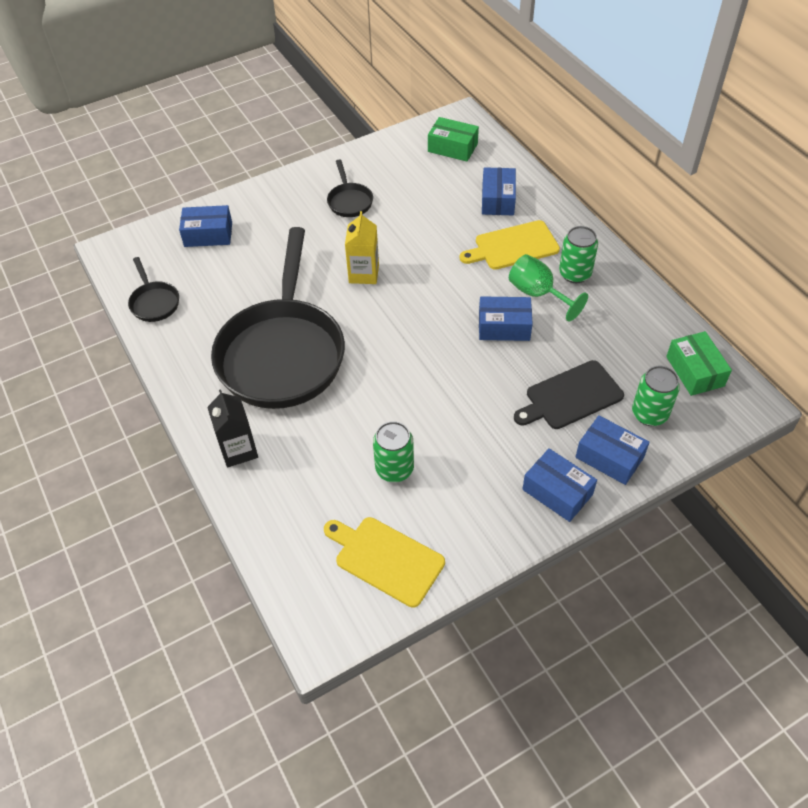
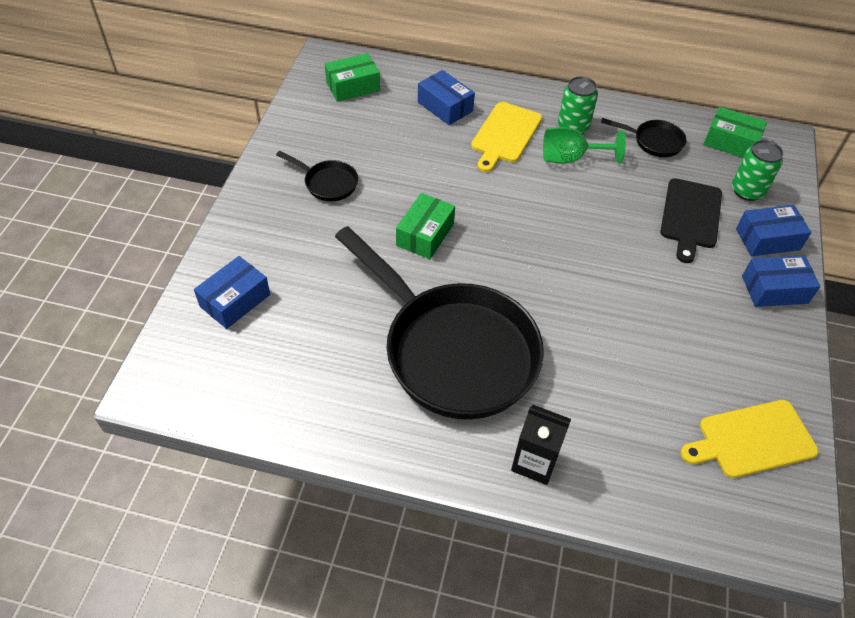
camera: 50 degrees left, 0 degrees up
(154, 302) = (270, 402): black pan -> black pan (654, 141)
(364, 274) = (425, 234): yellow carton -> green box
(394, 469) = (663, 367): green can -> none
(504, 327) = (582, 199): blue box -> none

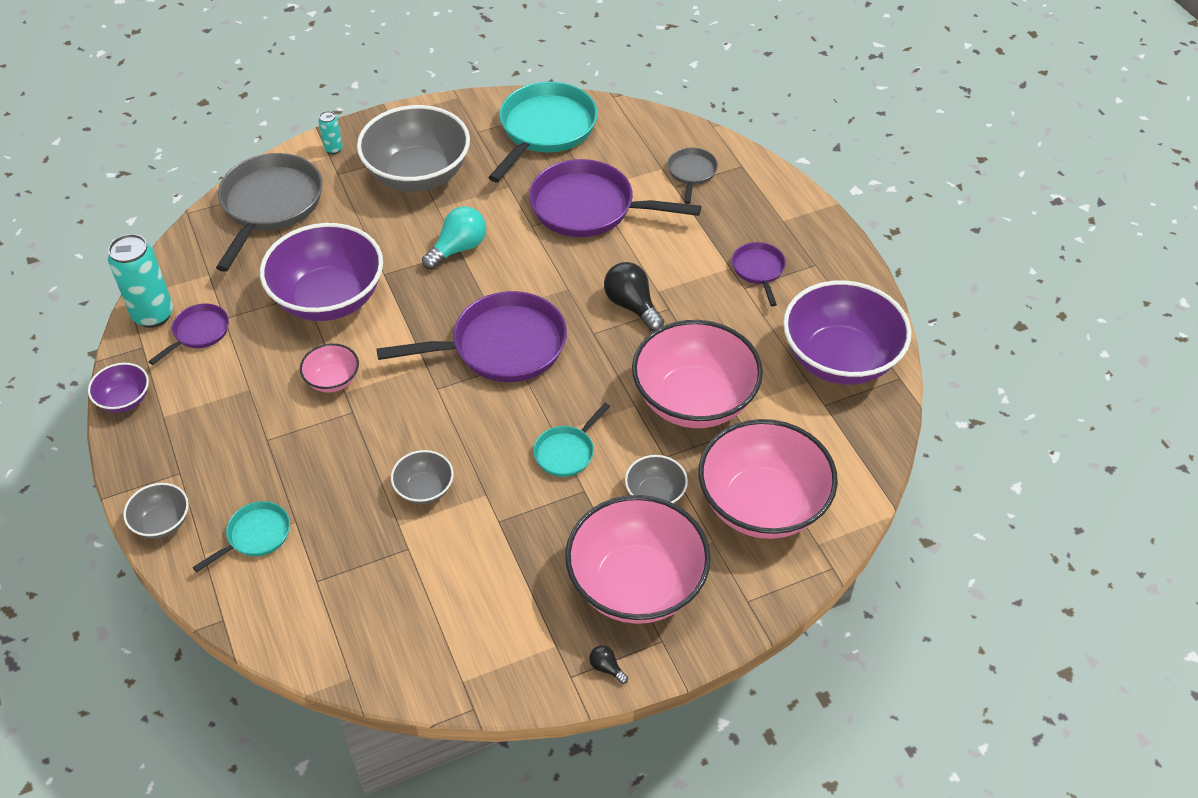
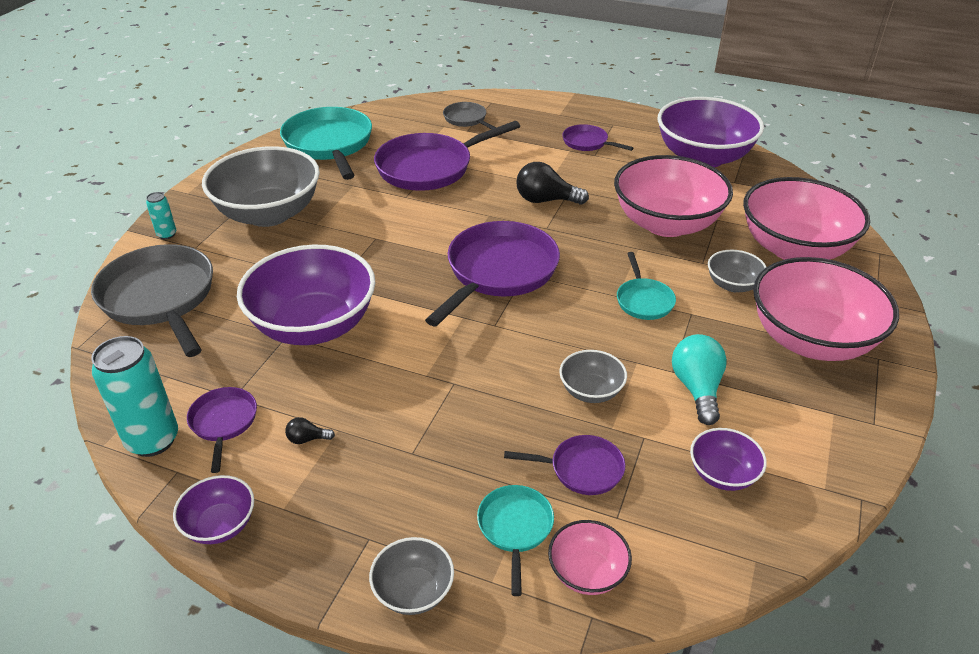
camera: 45 degrees left, 10 degrees down
(332, 380) = (403, 374): pink bowl -> pink bowl (587, 572)
(341, 534) = (581, 469): none -> purple pan
(416, 614) = (722, 474): none -> purple bowl
(458, 248) = (372, 237): turquoise light bulb -> turquoise light bulb (697, 389)
(606, 668) = (881, 400): black light bulb -> black light bulb (307, 439)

========

Task prompt -
Although the records above include pictures, the copy must contain only their exact text.

Task solution -
camera: 50 degrees left, 0 degrees up
(154, 302) = (270, 402): black pan -> black pan (654, 141)
(364, 274) = (425, 234): yellow carton -> green box
(394, 469) = (663, 367): green can -> none
(504, 327) = (582, 199): blue box -> none

camera: 45 degrees left, 10 degrees down
(332, 380) = (403, 374): pink bowl -> pink bowl (587, 572)
(341, 534) = (581, 469): none -> purple pan
(416, 614) = (722, 474): none -> purple bowl
(458, 248) = (372, 237): turquoise light bulb -> turquoise light bulb (697, 389)
(606, 668) = (881, 400): black light bulb -> black light bulb (307, 439)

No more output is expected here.